### DATASET
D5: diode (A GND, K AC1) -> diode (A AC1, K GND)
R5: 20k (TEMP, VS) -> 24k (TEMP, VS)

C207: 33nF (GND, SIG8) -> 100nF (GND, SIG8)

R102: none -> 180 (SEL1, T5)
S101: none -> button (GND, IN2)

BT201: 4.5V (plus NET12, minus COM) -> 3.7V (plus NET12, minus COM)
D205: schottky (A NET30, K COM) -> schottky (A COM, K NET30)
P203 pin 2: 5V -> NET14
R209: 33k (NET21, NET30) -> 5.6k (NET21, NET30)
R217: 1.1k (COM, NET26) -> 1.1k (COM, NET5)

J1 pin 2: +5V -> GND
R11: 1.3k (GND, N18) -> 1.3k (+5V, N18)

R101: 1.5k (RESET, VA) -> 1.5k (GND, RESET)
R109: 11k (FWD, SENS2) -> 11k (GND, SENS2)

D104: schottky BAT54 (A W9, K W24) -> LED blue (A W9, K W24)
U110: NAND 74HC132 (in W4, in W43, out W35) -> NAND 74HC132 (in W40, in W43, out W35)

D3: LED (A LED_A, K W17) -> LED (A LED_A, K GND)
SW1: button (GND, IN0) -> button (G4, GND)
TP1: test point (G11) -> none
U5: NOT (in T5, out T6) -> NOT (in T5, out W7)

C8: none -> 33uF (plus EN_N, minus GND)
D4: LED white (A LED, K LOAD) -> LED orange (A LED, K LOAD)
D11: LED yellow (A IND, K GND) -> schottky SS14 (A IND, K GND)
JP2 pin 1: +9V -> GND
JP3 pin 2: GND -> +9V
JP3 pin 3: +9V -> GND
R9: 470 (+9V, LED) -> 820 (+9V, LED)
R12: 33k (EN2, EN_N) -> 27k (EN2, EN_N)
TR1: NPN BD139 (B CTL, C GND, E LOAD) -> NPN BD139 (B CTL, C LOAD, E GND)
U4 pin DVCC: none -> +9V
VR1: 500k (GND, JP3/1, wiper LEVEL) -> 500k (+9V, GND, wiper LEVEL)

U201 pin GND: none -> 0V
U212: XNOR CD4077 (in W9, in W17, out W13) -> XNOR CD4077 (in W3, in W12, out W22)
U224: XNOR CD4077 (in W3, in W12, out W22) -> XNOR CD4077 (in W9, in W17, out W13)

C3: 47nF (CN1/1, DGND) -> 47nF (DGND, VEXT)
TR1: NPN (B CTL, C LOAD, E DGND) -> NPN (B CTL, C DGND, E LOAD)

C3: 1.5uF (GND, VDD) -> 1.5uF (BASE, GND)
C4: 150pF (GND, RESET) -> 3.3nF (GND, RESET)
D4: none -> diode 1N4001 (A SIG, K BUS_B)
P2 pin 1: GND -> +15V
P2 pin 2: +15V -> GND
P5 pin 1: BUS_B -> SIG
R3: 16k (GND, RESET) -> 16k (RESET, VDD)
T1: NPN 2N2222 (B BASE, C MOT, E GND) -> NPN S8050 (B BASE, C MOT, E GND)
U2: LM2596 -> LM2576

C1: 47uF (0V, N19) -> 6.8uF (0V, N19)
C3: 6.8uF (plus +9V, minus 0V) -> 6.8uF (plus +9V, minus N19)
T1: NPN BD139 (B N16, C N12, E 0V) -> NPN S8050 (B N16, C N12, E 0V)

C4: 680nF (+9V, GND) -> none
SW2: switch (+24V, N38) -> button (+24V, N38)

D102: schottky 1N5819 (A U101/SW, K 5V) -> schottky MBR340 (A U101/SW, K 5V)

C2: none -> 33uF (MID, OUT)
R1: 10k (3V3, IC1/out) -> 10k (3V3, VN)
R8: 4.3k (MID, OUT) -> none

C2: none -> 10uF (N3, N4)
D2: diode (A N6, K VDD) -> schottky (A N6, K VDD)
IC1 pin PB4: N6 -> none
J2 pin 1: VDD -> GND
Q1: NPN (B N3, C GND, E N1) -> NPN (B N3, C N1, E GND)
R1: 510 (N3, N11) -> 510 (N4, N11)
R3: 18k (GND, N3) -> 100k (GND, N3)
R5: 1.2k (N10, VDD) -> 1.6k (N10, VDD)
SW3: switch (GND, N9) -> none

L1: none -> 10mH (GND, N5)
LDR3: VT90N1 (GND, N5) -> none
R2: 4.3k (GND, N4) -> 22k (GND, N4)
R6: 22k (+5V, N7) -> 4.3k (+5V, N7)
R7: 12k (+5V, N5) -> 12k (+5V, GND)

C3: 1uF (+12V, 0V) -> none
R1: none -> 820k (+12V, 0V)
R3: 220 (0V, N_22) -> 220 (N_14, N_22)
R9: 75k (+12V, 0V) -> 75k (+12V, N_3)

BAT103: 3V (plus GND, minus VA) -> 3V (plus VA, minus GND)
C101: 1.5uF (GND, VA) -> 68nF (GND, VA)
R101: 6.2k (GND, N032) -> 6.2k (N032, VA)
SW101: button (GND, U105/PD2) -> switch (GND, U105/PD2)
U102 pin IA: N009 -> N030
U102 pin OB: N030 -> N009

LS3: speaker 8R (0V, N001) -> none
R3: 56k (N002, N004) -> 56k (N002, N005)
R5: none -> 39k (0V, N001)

### ACTION ITEM
Every entry is to be retyped word for word.

### SOLUTION BELOW
D5: diode (A GND, K AC1) -> diode (A AC1, K GND)
R5: 20k (TEMP, VS) -> 24k (TEMP, VS)

C207: 33nF (GND, SIG8) -> 100nF (GND, SIG8)

R102: none -> 180 (SEL1, T5)
S101: none -> button (GND, IN2)

BT201: 4.5V (plus NET12, minus COM) -> 3.7V (plus NET12, minus COM)
D205: schottky (A NET30, K COM) -> schottky (A COM, K NET30)
P203 pin 2: 5V -> NET14
R209: 33k (NET21, NET30) -> 5.6k (NET21, NET30)
R217: 1.1k (COM, NET26) -> 1.1k (COM, NET5)

J1 pin 2: +5V -> GND
R11: 1.3k (GND, N18) -> 1.3k (+5V, N18)

R101: 1.5k (RESET, VA) -> 1.5k (GND, RESET)
R109: 11k (FWD, SENS2) -> 11k (GND, SENS2)

D104: schottky BAT54 (A W9, K W24) -> LED blue (A W9, K W24)
U110: NAND 74HC132 (in W4, in W43, out W35) -> NAND 74HC132 (in W40, in W43, out W35)

D3: LED (A LED_A, K W17) -> LED (A LED_A, K GND)
SW1: button (GND, IN0) -> button (G4, GND)
TP1: test point (G11) -> none
U5: NOT (in T5, out T6) -> NOT (in T5, out W7)

C8: none -> 33uF (plus EN_N, minus GND)
D4: LED white (A LED, K LOAD) -> LED orange (A LED, K LOAD)
D11: LED yellow (A IND, K GND) -> schottky SS14 (A IND, K GND)
JP2 pin 1: +9V -> GND
JP3 pin 2: GND -> +9V
JP3 pin 3: +9V -> GND
R9: 470 (+9V, LED) -> 820 (+9V, LED)
R12: 33k (EN2, EN_N) -> 27k (EN2, EN_N)
TR1: NPN BD139 (B CTL, C GND, E LOAD) -> NPN BD139 (B CTL, C LOAD, E GND)
U4 pin DVCC: none -> +9V
VR1: 500k (GND, JP3/1, wiper LEVEL) -> 500k (+9V, GND, wiper LEVEL)

U201 pin GND: none -> 0V
U212: XNOR CD4077 (in W9, in W17, out W13) -> XNOR CD4077 (in W3, in W12, out W22)
U224: XNOR CD4077 (in W3, in W12, out W22) -> XNOR CD4077 (in W9, in W17, out W13)

C3: 47nF (CN1/1, DGND) -> 47nF (DGND, VEXT)
TR1: NPN (B CTL, C LOAD, E DGND) -> NPN (B CTL, C DGND, E LOAD)

C3: 1.5uF (GND, VDD) -> 1.5uF (BASE, GND)
C4: 150pF (GND, RESET) -> 3.3nF (GND, RESET)
D4: none -> diode 1N4001 (A SIG, K BUS_B)
P2 pin 1: GND -> +15V
P2 pin 2: +15V -> GND
P5 pin 1: BUS_B -> SIG
R3: 16k (GND, RESET) -> 16k (RESET, VDD)
T1: NPN 2N2222 (B BASE, C MOT, E GND) -> NPN S8050 (B BASE, C MOT, E GND)
U2: LM2596 -> LM2576

C1: 47uF (0V, N19) -> 6.8uF (0V, N19)
C3: 6.8uF (plus +9V, minus 0V) -> 6.8uF (plus +9V, minus N19)
T1: NPN BD139 (B N16, C N12, E 0V) -> NPN S8050 (B N16, C N12, E 0V)

C4: 680nF (+9V, GND) -> none
SW2: switch (+24V, N38) -> button (+24V, N38)

D102: schottky 1N5819 (A U101/SW, K 5V) -> schottky MBR340 (A U101/SW, K 5V)

C2: none -> 33uF (MID, OUT)
R1: 10k (3V3, IC1/out) -> 10k (3V3, VN)
R8: 4.3k (MID, OUT) -> none

C2: none -> 10uF (N3, N4)
D2: diode (A N6, K VDD) -> schottky (A N6, K VDD)
IC1 pin PB4: N6 -> none
J2 pin 1: VDD -> GND
Q1: NPN (B N3, C GND, E N1) -> NPN (B N3, C N1, E GND)
R1: 510 (N3, N11) -> 510 (N4, N11)
R3: 18k (GND, N3) -> 100k (GND, N3)
R5: 1.2k (N10, VDD) -> 1.6k (N10, VDD)
SW3: switch (GND, N9) -> none

L1: none -> 10mH (GND, N5)
LDR3: VT90N1 (GND, N5) -> none
R2: 4.3k (GND, N4) -> 22k (GND, N4)
R6: 22k (+5V, N7) -> 4.3k (+5V, N7)
R7: 12k (+5V, N5) -> 12k (+5V, GND)

C3: 1uF (+12V, 0V) -> none
R1: none -> 820k (+12V, 0V)
R3: 220 (0V, N_22) -> 220 (N_14, N_22)
R9: 75k (+12V, 0V) -> 75k (+12V, N_3)

BAT103: 3V (plus GND, minus VA) -> 3V (plus VA, minus GND)
C101: 1.5uF (GND, VA) -> 68nF (GND, VA)
R101: 6.2k (GND, N032) -> 6.2k (N032, VA)
SW101: button (GND, U105/PD2) -> switch (GND, U105/PD2)
U102 pin IA: N009 -> N030
U102 pin OB: N030 -> N009

LS3: speaker 8R (0V, N001) -> none
R3: 56k (N002, N004) -> 56k (N002, N005)
R5: none -> 39k (0V, N001)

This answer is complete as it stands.